### DATA BLOCK:
*** Begin section ***

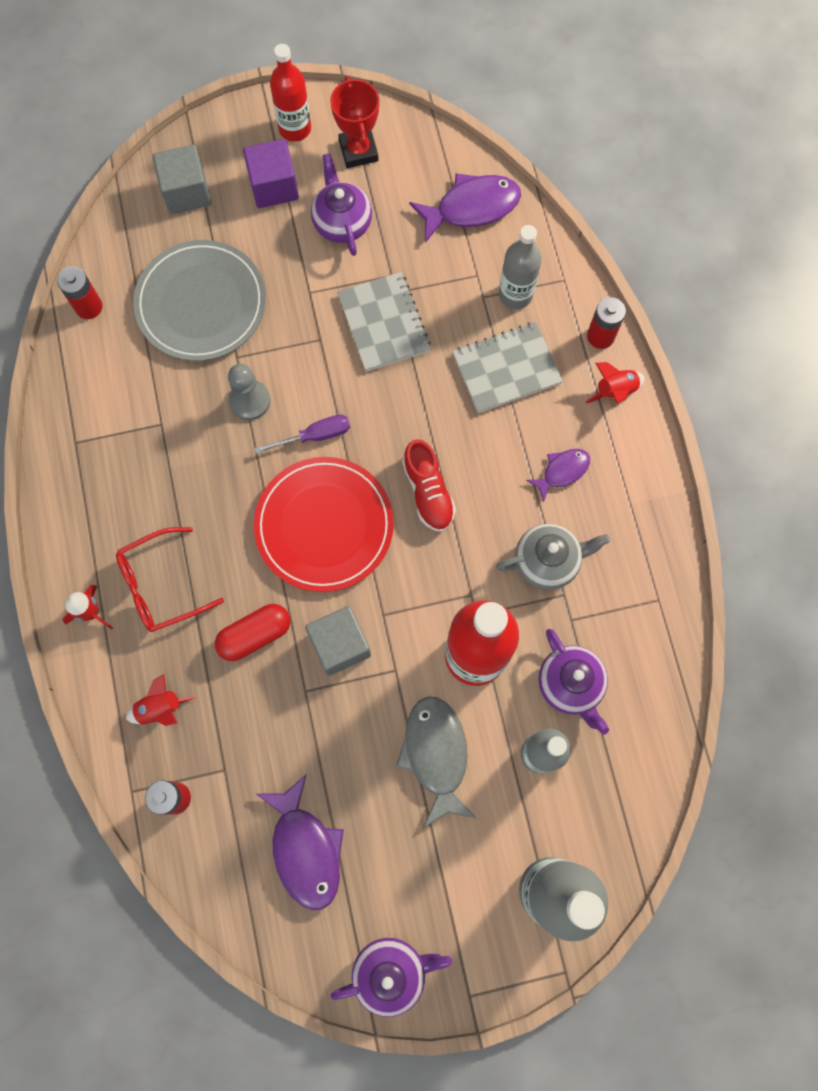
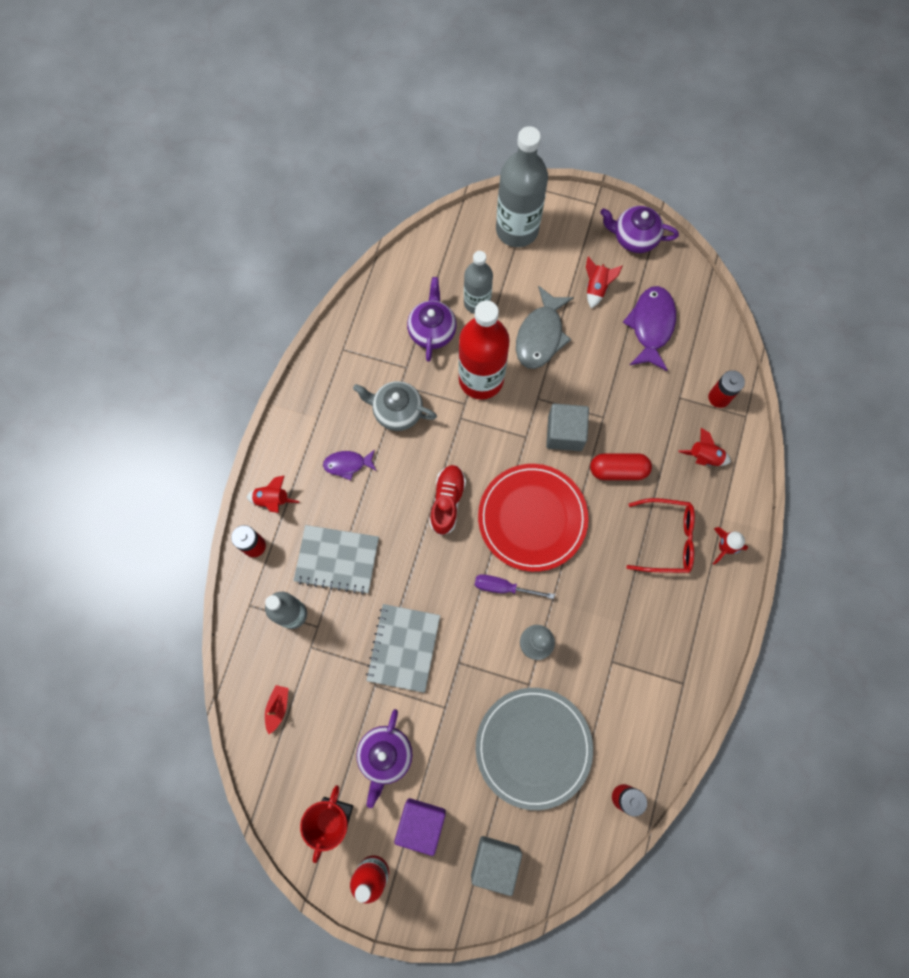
camera: 150 degrees left, 0 degrees up
(402, 864) = (596, 288): none -> red rocket
(471, 208) = (277, 708): purple fish -> red boat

*** End section ***

### BRIEF:
Skip all lines ahead of the one containing "(402, 864) = (596, 288): none -> red rocket". Reproduce that line and the remainder of the listing above exactly.

### ANSWER BOX:
(402, 864) = (596, 288): none -> red rocket
(471, 208) = (277, 708): purple fish -> red boat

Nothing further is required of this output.